- [What is expected]:
Pull every line containing "outline" from the data.

- [Supplied information]:
○ ○ ○ ○ ○

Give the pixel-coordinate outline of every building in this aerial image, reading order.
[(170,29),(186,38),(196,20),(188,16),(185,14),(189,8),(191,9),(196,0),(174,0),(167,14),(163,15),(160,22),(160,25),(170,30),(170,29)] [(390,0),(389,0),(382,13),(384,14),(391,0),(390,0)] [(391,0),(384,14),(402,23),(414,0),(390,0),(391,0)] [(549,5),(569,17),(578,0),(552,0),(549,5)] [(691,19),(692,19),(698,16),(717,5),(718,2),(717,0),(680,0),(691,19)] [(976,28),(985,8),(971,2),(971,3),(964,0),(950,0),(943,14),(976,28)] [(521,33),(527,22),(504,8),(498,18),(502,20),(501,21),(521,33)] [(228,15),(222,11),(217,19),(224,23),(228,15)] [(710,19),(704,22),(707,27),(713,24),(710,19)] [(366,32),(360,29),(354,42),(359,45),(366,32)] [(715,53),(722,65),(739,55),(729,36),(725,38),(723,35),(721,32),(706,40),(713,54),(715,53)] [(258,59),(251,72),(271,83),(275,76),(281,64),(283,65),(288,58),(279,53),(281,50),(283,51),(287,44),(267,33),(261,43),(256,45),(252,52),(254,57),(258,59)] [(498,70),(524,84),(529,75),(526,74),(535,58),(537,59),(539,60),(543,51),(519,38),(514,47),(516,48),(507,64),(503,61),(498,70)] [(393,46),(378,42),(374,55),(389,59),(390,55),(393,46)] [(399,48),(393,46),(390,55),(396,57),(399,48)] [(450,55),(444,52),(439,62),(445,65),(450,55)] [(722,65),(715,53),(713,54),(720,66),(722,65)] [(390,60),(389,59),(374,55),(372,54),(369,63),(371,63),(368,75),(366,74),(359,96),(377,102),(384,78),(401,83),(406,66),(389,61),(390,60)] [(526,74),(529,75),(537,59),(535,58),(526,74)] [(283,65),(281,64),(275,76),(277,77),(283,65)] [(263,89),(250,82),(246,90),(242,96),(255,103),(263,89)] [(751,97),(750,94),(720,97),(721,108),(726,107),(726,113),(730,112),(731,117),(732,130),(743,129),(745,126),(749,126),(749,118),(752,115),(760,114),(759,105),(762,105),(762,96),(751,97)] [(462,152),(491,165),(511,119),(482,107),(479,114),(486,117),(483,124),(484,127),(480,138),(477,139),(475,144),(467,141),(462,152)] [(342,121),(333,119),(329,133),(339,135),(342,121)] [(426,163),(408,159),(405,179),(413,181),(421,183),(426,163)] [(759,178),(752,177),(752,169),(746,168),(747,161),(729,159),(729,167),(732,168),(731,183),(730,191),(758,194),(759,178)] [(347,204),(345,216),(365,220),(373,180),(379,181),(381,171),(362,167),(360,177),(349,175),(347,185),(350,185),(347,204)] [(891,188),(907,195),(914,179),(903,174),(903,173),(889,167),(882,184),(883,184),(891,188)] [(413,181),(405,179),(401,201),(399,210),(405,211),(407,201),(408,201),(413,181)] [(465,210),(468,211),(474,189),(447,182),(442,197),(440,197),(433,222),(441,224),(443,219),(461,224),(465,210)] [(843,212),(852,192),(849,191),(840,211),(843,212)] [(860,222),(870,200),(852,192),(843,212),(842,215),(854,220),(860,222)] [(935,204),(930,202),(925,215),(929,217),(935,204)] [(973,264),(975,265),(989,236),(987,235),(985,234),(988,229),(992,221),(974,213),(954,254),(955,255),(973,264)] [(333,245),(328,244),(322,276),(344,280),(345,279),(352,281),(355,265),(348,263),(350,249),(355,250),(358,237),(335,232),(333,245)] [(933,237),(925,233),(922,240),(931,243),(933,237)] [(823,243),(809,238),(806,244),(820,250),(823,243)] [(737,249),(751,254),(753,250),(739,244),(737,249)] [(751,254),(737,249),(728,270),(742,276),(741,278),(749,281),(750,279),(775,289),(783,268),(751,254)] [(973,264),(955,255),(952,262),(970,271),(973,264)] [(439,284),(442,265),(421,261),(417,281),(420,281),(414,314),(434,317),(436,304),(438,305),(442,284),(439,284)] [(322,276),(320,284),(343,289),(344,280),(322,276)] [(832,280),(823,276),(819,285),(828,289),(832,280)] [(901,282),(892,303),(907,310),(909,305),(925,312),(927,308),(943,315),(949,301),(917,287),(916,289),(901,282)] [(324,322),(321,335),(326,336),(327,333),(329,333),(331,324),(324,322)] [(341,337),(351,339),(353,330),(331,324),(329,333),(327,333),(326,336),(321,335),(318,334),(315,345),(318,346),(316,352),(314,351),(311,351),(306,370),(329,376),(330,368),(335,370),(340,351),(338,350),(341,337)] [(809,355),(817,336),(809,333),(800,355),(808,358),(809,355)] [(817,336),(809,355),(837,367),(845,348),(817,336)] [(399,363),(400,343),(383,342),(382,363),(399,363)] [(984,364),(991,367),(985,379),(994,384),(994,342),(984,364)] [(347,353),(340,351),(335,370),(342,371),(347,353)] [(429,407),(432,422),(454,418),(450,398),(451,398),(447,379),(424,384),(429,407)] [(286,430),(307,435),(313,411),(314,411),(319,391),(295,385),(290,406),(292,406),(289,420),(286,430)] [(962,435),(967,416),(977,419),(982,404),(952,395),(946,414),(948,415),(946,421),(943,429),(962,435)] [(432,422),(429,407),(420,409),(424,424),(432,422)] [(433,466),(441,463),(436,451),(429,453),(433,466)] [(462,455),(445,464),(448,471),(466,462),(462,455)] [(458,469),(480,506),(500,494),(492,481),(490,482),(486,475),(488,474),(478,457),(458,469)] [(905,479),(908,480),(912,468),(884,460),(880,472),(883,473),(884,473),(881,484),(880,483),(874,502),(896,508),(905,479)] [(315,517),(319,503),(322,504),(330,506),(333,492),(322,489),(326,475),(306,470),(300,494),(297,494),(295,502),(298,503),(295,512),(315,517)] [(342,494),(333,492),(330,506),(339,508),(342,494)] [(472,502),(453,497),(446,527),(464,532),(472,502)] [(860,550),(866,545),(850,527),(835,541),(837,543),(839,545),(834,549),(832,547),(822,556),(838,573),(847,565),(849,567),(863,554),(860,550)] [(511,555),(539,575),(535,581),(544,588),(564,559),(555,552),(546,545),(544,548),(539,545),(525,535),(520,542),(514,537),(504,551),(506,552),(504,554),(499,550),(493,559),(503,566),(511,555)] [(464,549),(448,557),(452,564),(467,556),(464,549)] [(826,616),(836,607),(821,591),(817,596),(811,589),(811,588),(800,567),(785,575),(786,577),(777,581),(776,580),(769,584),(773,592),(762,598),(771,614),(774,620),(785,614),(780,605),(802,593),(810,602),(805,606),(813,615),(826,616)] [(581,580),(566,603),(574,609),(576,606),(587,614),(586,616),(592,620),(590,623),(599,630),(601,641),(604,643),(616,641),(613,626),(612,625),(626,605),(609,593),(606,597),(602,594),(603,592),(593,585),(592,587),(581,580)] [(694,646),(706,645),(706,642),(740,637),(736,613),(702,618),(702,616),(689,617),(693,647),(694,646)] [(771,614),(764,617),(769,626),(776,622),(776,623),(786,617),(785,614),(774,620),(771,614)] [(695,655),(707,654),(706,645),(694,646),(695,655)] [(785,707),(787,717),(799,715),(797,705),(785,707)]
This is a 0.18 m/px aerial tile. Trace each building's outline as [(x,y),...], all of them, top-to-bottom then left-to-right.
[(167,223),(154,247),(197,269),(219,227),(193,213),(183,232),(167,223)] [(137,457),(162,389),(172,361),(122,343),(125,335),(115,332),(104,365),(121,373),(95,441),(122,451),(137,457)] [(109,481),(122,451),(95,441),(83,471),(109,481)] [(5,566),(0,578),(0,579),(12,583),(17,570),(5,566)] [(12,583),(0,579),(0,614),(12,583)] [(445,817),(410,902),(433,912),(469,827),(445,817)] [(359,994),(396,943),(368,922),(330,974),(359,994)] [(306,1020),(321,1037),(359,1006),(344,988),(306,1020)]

○ ○ ○ ○ ○

- [Output for this exercise]:
Give the pixel-coordinate outline of every building in this aerial image, reading order.
This is a 0.18 m/px aerial tile. Trace each building's outline as [(x,y),...], all of them, top-to-bottom then left-to-right.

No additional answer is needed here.